> [THE PROBLEM]: Count the lines of the listing below that contain the string "tuplet", treating uppercase and lowercase as different. Reply with the number alone.

> [RECORDS]:
--- Begin ---

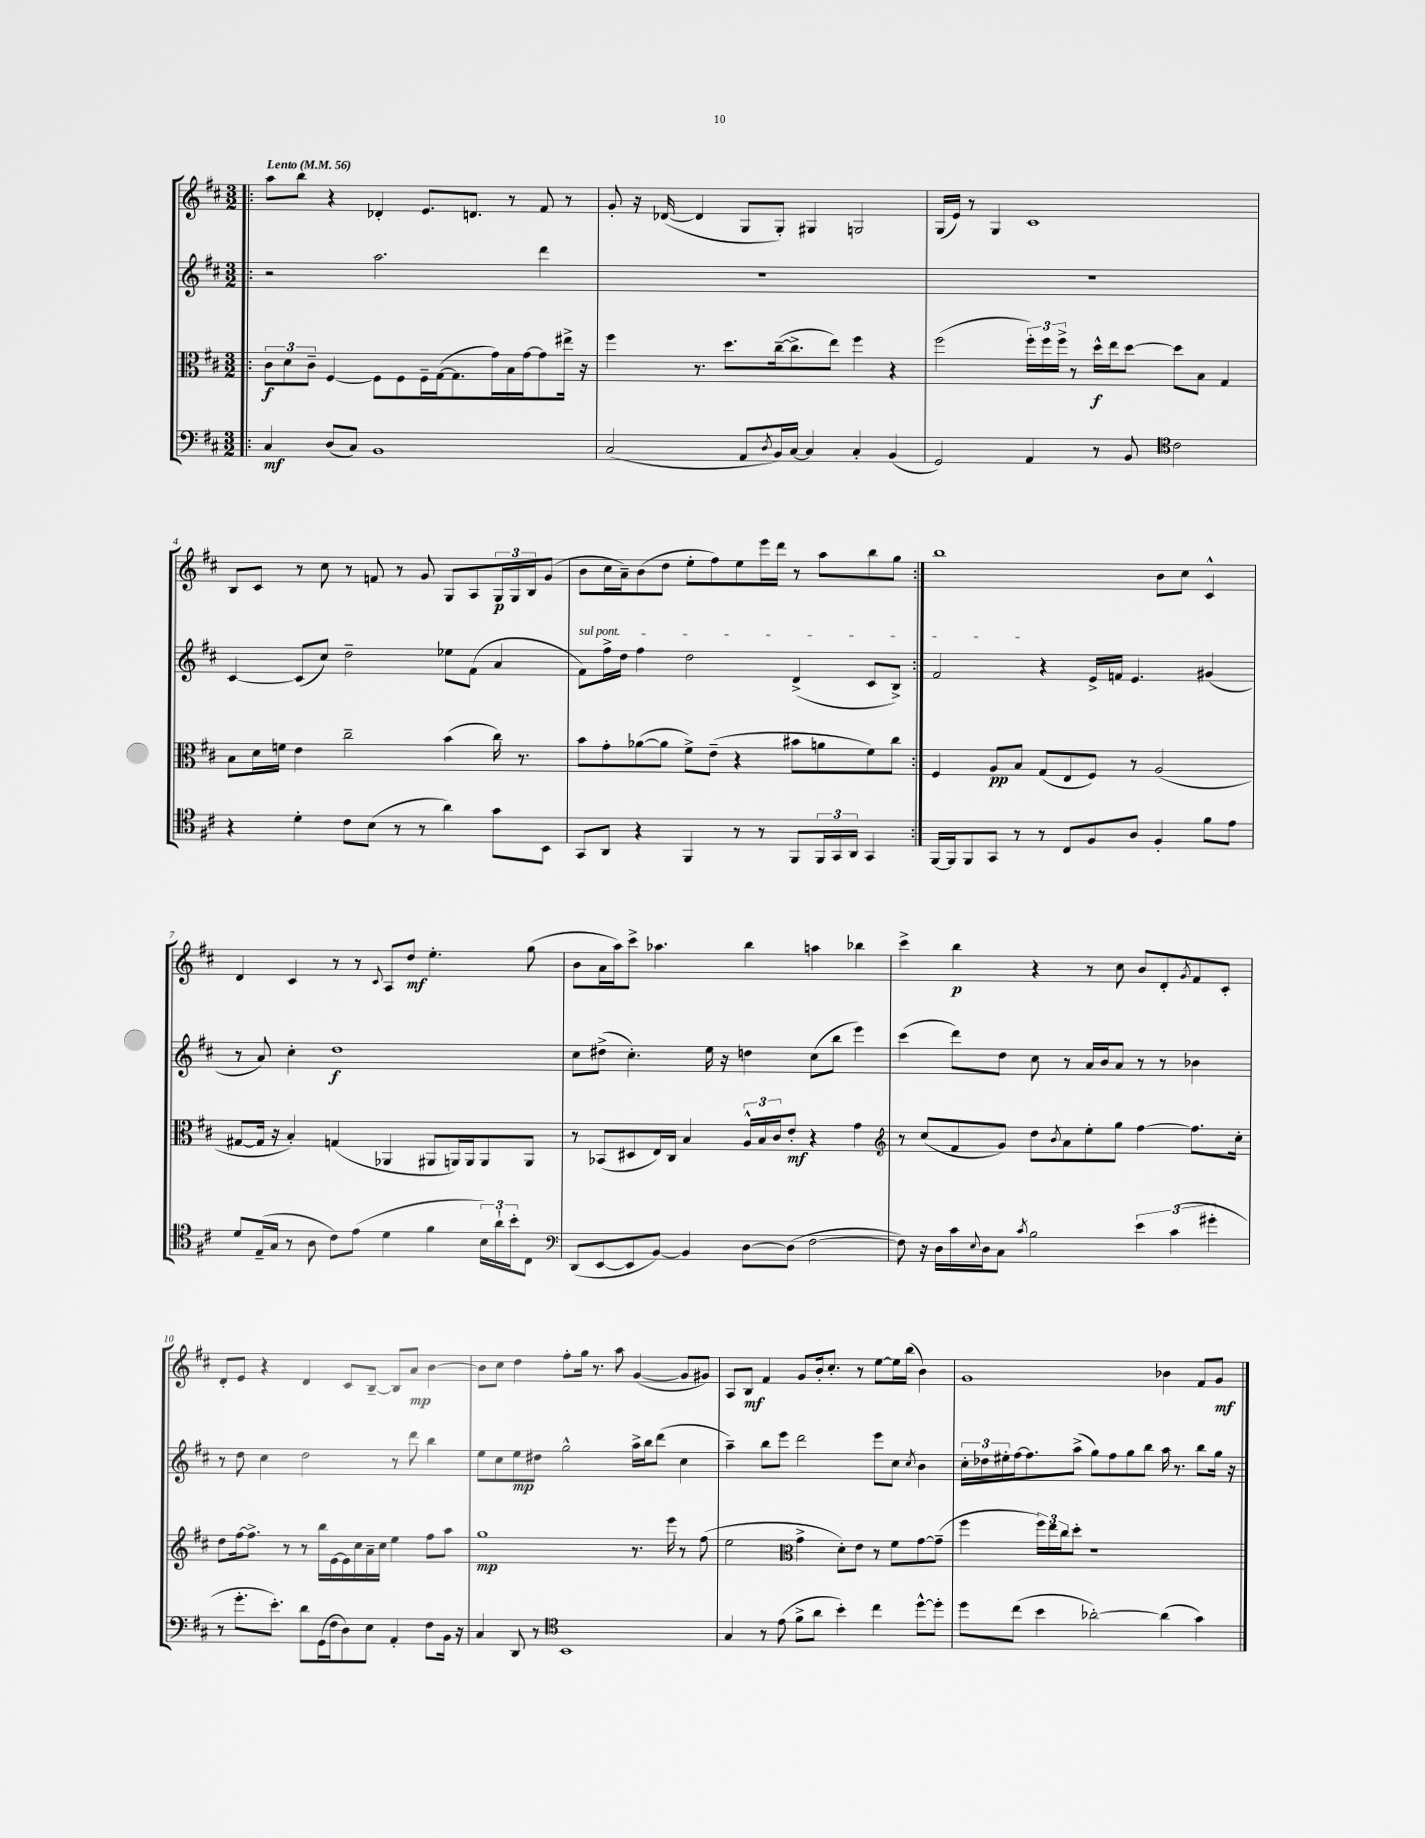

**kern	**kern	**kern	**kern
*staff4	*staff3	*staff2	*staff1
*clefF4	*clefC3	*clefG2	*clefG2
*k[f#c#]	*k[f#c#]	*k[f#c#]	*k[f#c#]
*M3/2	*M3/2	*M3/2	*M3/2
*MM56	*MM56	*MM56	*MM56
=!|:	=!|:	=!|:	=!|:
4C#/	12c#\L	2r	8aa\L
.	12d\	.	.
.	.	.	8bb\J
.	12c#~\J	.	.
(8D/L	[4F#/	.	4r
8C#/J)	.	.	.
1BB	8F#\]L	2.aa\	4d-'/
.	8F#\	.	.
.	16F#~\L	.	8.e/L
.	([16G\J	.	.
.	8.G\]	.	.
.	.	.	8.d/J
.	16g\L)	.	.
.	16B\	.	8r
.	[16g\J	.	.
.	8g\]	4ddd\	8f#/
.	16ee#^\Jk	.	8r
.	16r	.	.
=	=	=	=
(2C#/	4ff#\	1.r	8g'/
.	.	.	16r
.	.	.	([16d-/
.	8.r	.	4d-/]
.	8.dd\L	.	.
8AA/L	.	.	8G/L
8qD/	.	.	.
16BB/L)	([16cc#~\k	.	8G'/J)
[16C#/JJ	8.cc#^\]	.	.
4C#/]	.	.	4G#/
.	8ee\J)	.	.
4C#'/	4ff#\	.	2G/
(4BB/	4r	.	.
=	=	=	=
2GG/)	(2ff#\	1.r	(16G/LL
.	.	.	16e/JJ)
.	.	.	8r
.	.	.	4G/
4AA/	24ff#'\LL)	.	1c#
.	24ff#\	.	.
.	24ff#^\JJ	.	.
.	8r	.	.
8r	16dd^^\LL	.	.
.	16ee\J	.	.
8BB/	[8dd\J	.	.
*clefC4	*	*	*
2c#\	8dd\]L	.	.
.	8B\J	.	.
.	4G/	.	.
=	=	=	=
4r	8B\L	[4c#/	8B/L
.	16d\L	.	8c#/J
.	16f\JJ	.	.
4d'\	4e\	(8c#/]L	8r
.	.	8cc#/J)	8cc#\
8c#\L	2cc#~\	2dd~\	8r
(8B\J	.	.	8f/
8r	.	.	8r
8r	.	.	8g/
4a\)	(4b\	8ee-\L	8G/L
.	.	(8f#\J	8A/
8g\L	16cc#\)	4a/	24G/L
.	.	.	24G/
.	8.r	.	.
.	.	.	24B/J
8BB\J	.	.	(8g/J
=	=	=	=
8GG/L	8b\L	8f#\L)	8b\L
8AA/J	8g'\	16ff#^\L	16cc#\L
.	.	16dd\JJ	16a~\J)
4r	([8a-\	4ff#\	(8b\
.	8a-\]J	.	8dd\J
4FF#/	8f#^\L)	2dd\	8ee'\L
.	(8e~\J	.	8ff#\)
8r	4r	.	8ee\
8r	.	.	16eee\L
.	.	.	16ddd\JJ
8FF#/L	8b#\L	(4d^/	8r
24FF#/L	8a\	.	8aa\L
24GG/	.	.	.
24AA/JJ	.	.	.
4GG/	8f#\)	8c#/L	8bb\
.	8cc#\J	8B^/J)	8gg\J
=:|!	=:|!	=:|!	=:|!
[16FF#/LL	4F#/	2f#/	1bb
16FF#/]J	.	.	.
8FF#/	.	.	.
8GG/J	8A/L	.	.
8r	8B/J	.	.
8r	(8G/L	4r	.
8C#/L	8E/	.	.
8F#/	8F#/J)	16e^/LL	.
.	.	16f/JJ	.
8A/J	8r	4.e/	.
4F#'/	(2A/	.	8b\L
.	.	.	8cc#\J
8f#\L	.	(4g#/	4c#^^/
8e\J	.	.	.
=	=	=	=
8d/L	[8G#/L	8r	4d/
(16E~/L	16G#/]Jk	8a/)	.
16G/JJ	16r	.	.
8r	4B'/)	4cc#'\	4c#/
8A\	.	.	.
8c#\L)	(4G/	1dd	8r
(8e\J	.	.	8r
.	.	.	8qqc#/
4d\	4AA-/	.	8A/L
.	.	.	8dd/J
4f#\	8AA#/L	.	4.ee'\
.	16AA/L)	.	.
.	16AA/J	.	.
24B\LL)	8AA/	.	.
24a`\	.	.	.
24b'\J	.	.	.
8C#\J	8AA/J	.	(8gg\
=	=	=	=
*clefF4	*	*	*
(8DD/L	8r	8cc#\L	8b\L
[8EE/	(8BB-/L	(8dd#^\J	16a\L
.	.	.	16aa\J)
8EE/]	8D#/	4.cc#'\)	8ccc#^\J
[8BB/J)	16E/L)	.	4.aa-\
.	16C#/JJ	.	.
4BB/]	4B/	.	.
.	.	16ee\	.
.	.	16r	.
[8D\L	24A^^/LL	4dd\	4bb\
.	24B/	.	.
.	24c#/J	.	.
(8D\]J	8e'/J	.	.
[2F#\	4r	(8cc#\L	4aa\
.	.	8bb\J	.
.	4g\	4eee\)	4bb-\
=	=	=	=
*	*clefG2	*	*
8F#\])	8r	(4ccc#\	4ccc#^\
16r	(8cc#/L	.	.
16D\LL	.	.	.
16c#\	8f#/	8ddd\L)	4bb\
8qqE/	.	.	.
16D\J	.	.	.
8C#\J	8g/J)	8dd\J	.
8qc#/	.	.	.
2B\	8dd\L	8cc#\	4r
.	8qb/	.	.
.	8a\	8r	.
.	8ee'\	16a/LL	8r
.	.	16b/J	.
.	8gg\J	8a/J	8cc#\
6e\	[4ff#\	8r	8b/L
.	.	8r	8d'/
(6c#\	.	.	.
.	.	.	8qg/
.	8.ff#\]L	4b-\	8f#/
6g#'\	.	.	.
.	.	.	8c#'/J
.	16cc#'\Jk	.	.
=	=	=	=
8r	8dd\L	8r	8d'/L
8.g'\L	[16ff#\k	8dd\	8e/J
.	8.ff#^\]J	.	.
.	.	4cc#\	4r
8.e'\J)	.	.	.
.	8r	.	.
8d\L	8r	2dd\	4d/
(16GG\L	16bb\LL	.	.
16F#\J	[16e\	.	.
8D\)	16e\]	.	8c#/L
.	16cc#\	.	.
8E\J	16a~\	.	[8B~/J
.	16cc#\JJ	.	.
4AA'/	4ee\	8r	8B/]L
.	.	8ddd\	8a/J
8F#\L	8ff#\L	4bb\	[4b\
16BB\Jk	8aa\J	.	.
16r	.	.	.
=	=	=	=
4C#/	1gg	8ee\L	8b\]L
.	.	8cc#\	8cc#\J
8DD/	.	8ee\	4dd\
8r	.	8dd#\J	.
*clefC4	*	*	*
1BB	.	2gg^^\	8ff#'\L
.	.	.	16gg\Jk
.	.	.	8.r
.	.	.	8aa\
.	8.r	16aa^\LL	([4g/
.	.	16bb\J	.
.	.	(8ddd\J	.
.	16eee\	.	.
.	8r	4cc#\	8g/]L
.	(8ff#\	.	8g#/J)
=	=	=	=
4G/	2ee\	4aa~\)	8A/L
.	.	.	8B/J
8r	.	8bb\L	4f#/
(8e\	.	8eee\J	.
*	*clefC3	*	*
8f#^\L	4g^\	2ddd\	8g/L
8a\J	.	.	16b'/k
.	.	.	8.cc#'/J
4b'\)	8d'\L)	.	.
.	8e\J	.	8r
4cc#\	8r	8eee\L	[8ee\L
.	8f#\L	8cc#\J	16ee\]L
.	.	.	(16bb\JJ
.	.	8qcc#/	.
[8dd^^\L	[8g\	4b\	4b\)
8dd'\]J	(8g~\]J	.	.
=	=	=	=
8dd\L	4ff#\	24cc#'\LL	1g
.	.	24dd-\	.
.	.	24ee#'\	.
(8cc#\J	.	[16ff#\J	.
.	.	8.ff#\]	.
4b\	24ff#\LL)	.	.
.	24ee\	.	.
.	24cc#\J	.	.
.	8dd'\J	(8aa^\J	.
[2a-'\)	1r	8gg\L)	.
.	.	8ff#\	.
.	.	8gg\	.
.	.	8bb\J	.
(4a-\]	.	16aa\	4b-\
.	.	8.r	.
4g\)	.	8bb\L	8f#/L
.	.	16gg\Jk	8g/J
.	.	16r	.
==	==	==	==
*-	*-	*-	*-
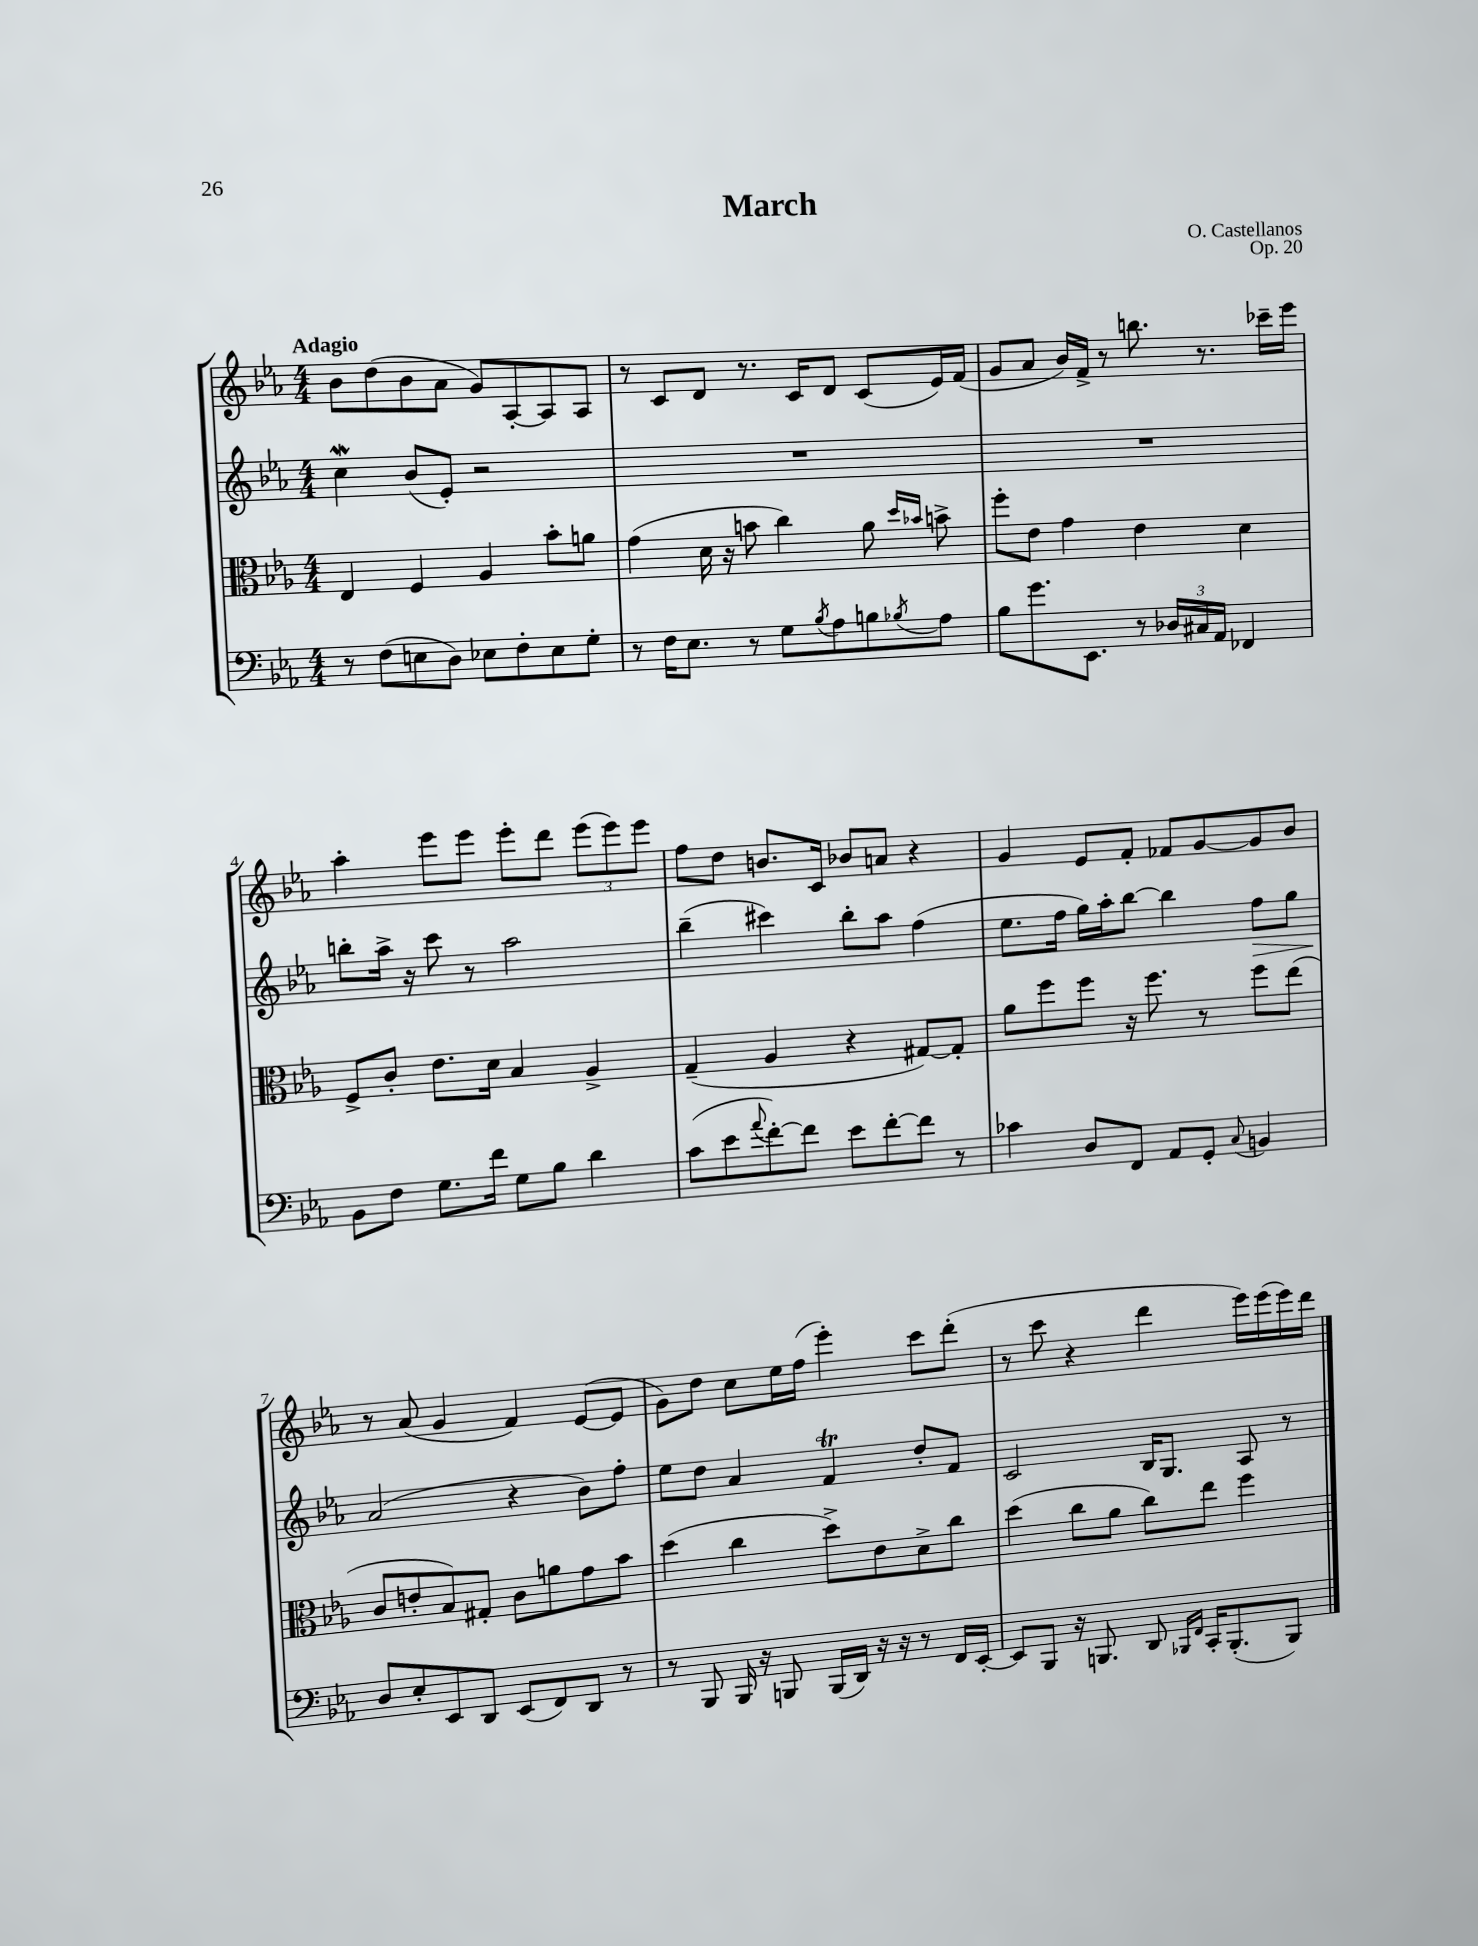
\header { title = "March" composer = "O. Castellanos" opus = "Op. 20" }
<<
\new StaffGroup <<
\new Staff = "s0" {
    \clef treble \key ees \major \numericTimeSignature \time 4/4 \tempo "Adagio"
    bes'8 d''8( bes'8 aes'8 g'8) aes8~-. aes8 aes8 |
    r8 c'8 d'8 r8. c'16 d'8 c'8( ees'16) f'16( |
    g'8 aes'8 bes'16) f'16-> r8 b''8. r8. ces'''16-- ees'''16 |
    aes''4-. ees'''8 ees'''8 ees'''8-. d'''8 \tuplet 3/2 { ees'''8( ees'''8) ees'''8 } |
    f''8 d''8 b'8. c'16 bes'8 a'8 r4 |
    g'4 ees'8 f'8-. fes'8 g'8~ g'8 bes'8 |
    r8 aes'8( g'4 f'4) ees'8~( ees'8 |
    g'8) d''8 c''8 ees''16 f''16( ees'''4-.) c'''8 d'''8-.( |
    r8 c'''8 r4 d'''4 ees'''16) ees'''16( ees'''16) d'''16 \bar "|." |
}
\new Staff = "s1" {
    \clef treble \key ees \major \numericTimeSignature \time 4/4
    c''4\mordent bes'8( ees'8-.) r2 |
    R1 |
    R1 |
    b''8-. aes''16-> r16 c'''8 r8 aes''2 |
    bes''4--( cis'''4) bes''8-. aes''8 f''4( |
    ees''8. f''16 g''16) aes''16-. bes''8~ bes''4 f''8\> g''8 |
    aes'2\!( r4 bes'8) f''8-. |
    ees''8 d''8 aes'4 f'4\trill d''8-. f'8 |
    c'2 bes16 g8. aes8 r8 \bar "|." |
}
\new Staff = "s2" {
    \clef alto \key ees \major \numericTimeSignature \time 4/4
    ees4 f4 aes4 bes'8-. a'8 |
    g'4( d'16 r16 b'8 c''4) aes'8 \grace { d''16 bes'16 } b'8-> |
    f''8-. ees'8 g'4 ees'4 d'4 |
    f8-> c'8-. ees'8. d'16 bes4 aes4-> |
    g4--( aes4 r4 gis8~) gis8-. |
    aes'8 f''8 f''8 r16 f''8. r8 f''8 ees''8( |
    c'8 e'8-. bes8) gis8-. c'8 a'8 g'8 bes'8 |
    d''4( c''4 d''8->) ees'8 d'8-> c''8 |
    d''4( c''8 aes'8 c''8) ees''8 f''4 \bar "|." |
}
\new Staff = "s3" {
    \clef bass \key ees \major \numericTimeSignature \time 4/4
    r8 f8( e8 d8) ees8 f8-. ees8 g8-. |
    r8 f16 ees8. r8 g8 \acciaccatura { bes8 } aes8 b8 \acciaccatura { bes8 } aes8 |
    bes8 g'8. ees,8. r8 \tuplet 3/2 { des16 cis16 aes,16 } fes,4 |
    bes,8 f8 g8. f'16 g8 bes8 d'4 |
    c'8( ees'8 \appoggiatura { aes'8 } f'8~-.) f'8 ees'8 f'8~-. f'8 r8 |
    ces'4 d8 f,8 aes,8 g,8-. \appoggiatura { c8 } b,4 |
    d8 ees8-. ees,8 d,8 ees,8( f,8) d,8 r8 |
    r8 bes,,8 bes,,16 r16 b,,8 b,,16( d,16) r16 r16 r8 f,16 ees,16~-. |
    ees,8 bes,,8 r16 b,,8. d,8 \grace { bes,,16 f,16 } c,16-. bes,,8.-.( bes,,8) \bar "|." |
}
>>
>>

--- End ---

> [REPLY]: 2